> **WHAT TO WORK ON**
Leave the pictures aside and give back every entry below word for word.

(Spatial reasoning data)

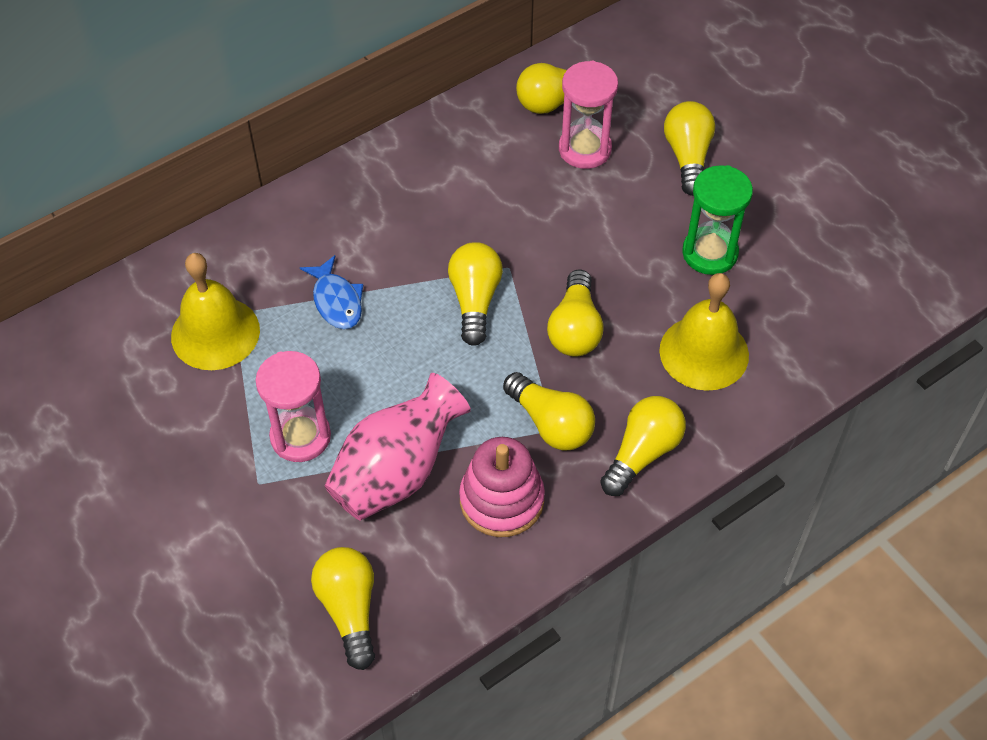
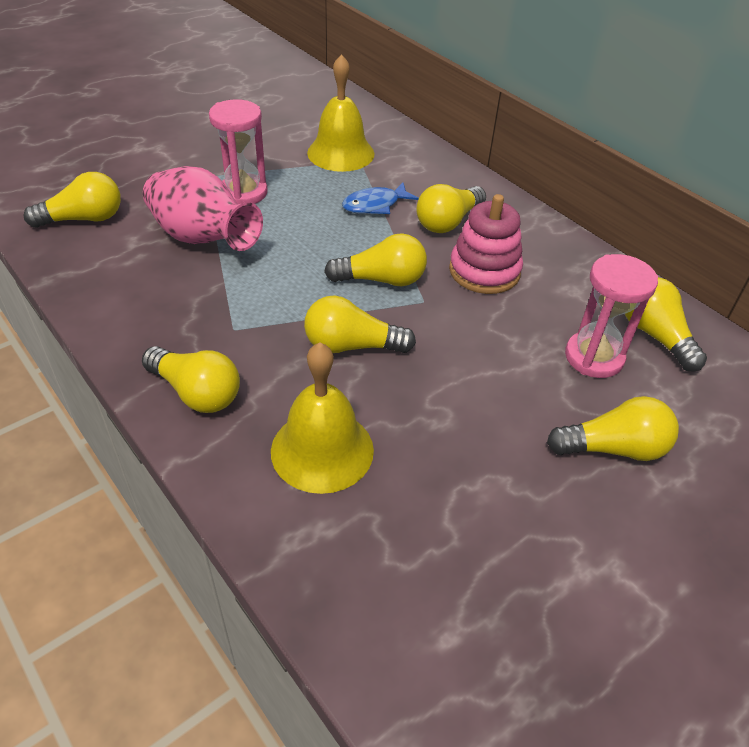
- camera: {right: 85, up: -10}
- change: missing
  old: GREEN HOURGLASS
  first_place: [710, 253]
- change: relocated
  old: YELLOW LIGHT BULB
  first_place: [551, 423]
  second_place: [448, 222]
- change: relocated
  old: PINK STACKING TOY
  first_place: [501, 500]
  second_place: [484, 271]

> **WRITTEN REPLY**
- camera: {right: 85, up: -10}
- change: missing
  old: GREEN HOURGLASS
  first_place: [710, 253]
- change: relocated
  old: YELLOW LIGHT BULB
  first_place: [551, 423]
  second_place: [448, 222]
- change: relocated
  old: PINK STACKING TOY
  first_place: [501, 500]
  second_place: [484, 271]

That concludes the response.